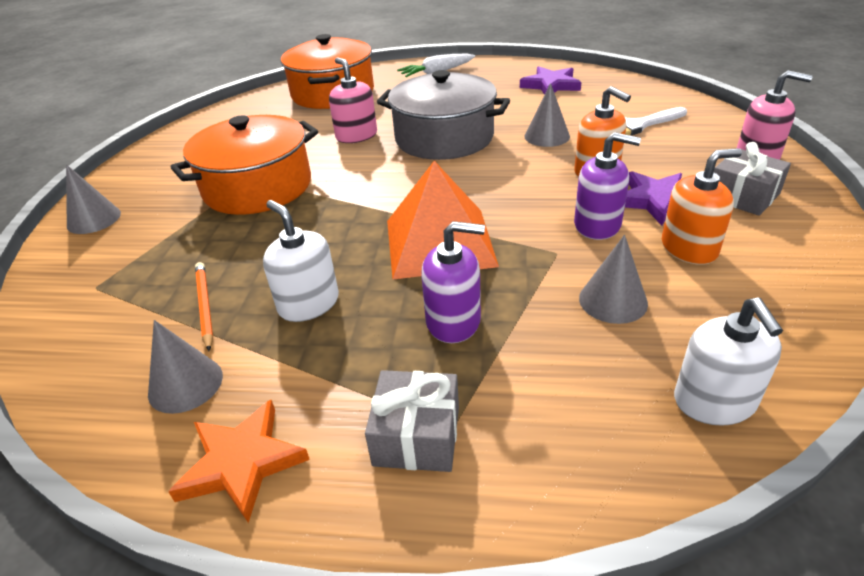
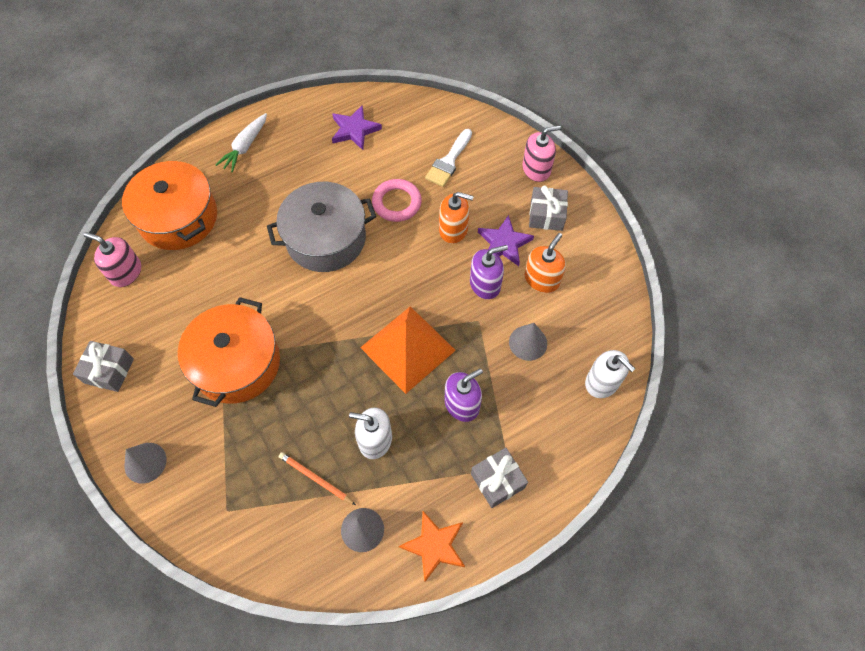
camera: 40 degrees left, 25 degrees up
(160, 154) = (109, 371): none -> grey gift
(356, 136) = (255, 267): pink soap dispenser -> pink soap dispenser (126, 272)
(547, 136) = (397, 203): grey cone -> pink ring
----------------------------------------
Your goal: Return every line above where "grey" appears.

Task response:
(160, 154) = (109, 371): none -> grey gift
(547, 136) = (397, 203): grey cone -> pink ring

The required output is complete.